Please rewrite the data below with "point_idx" replaced by "point_id", leaving everything else unchanged.
#### THE INPUT ####
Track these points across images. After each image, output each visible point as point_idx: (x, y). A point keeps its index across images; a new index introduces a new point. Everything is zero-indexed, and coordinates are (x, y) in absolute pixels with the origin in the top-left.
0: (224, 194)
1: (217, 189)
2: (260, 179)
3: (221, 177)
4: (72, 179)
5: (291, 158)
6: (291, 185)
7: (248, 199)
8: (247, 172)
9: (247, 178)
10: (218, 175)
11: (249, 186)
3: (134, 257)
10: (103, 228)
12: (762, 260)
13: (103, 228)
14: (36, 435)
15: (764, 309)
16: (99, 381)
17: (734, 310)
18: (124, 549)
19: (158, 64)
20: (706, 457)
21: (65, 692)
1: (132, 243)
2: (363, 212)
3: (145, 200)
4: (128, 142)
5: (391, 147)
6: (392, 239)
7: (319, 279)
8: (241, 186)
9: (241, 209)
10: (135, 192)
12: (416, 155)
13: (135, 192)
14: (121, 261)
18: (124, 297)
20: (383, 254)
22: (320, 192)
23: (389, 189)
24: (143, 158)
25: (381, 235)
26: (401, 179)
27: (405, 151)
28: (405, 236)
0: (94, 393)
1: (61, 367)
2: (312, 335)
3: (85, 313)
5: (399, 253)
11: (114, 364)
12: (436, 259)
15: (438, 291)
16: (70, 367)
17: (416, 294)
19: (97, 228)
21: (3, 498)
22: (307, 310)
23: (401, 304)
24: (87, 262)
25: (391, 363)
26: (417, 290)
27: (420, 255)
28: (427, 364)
####
- [RESULT OF THE EXERCISE]
Track these points across images. After each image, output each visible point as point_id: (x, y). A point keeps its index across images; a new index introduces a new point. Everything is zero-indexed, and coordinates are (x, y) in absolute pixels with the origin in the top-left.
0: (224, 194)
1: (217, 189)
2: (260, 179)
3: (221, 177)
4: (72, 179)
5: (291, 158)
6: (291, 185)
7: (248, 199)
8: (247, 172)
9: (247, 178)
10: (218, 175)
11: (249, 186)
3: (134, 257)
10: (103, 228)
12: (762, 260)
13: (103, 228)
14: (36, 435)
15: (764, 309)
16: (99, 381)
17: (734, 310)
18: (124, 549)
19: (158, 64)
20: (706, 457)
21: (65, 692)
1: (132, 243)
2: (363, 212)
3: (145, 200)
4: (128, 142)
5: (391, 147)
6: (392, 239)
7: (319, 279)
8: (241, 186)
9: (241, 209)
10: (135, 192)
12: (416, 155)
13: (135, 192)
14: (121, 261)
18: (124, 297)
20: (383, 254)
22: (320, 192)
23: (389, 189)
24: (143, 158)
25: (381, 235)
26: (401, 179)
27: (405, 151)
28: (405, 236)
0: (94, 393)
1: (61, 367)
2: (312, 335)
3: (85, 313)
5: (399, 253)
11: (114, 364)
12: (436, 259)
15: (438, 291)
16: (70, 367)
17: (416, 294)
19: (97, 228)
21: (3, 498)
22: (307, 310)
23: (401, 304)
24: (87, 262)
25: (391, 363)
26: (417, 290)
27: (420, 255)
28: (427, 364)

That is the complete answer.